What to do: What you need to produce from the material below is an exact transcription of the lines from the one with "grey rolling pin: 1 -> 0" through the one with "pink fork: 2 -> 0", both included, and no other line.

Source records:
════════
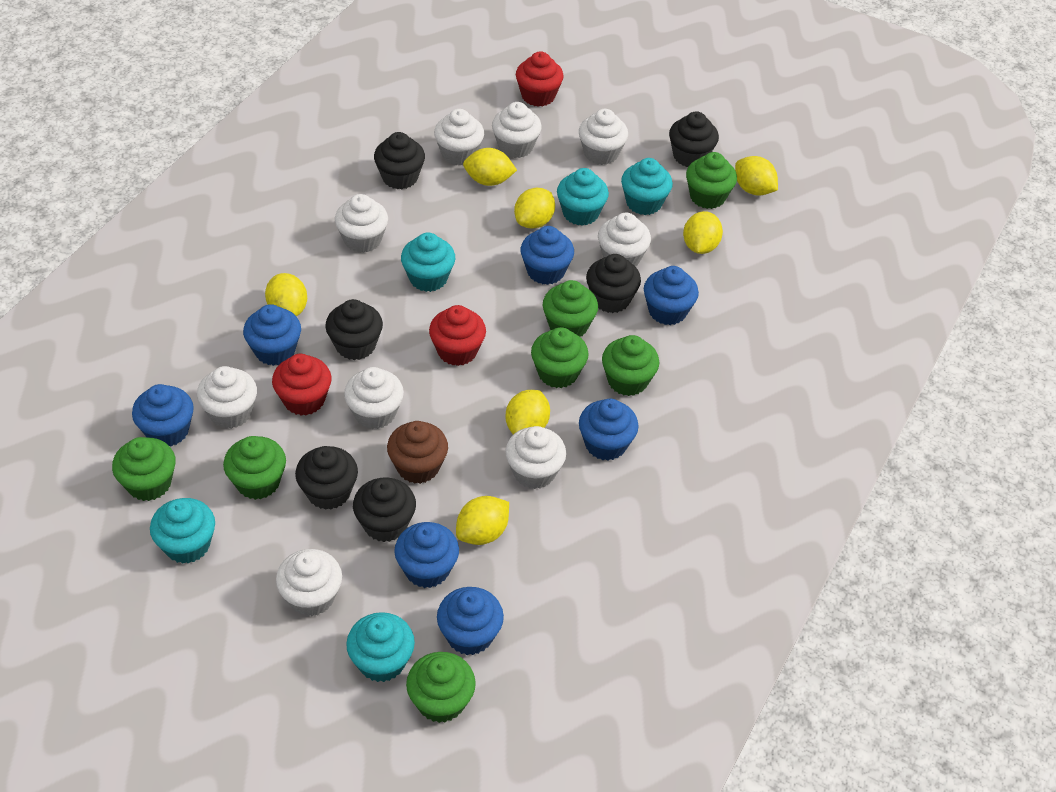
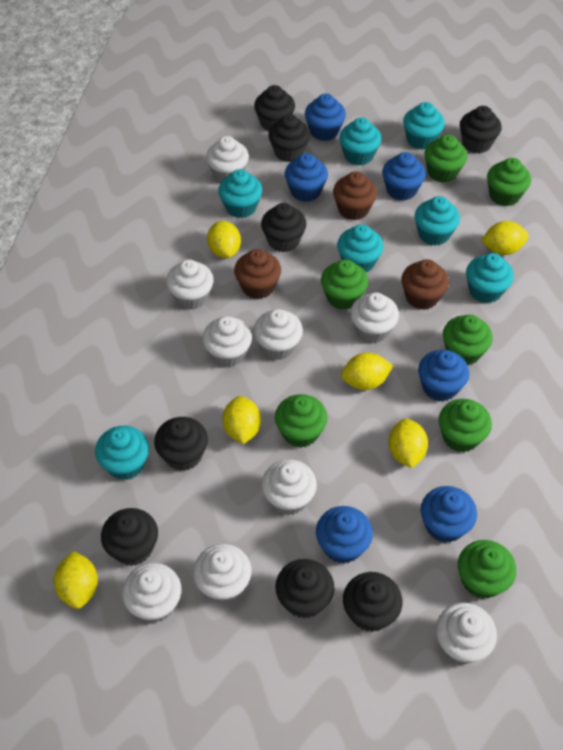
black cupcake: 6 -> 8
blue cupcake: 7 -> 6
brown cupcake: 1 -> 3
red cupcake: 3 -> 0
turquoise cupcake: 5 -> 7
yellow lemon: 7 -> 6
════════
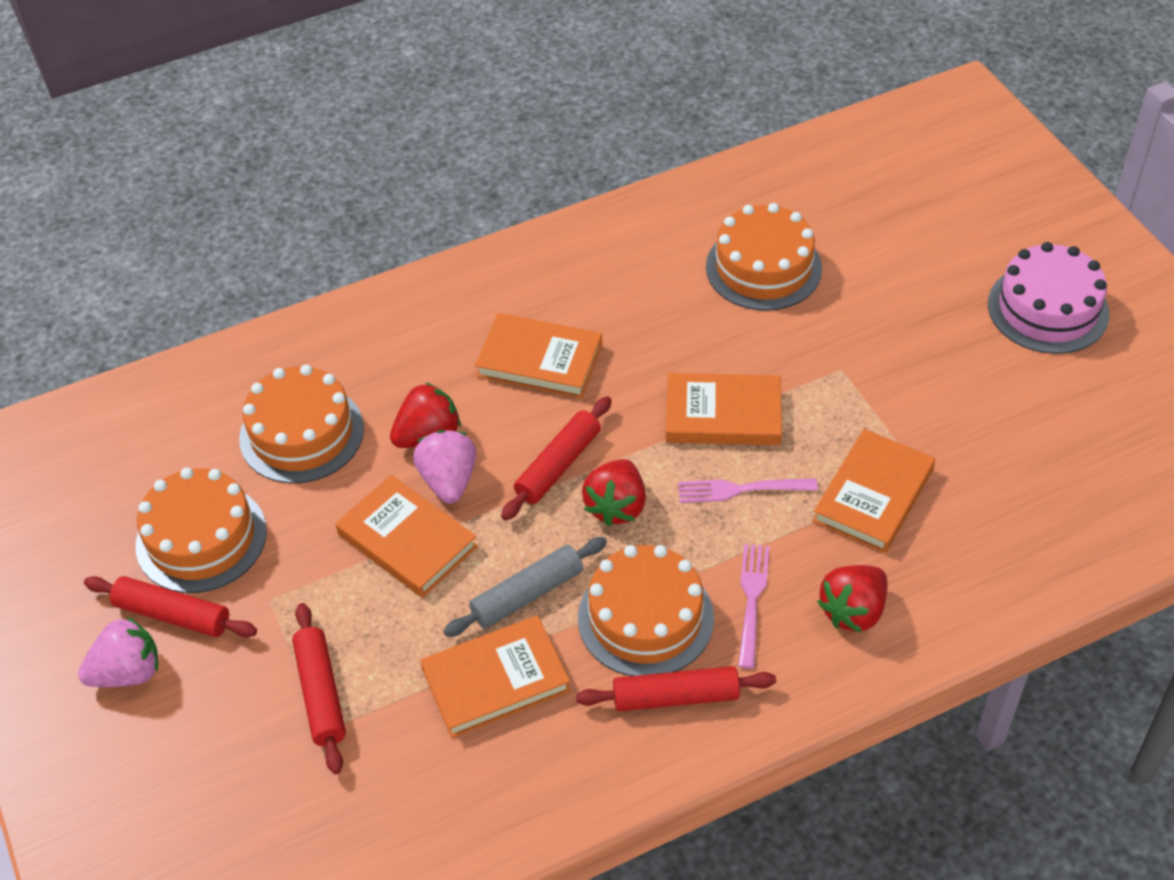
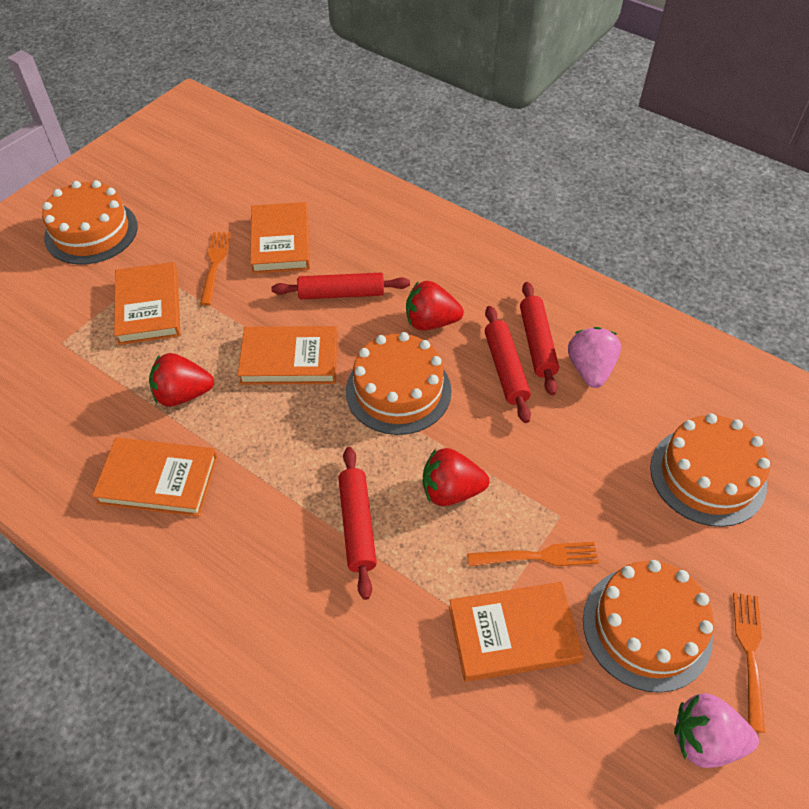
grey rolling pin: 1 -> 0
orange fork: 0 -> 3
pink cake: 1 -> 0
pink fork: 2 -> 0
════════
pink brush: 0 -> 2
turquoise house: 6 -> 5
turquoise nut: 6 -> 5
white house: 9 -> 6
════════
Task response:
grey rolling pin: 1 -> 0
orange fork: 0 -> 3
pink cake: 1 -> 0
pink fork: 2 -> 0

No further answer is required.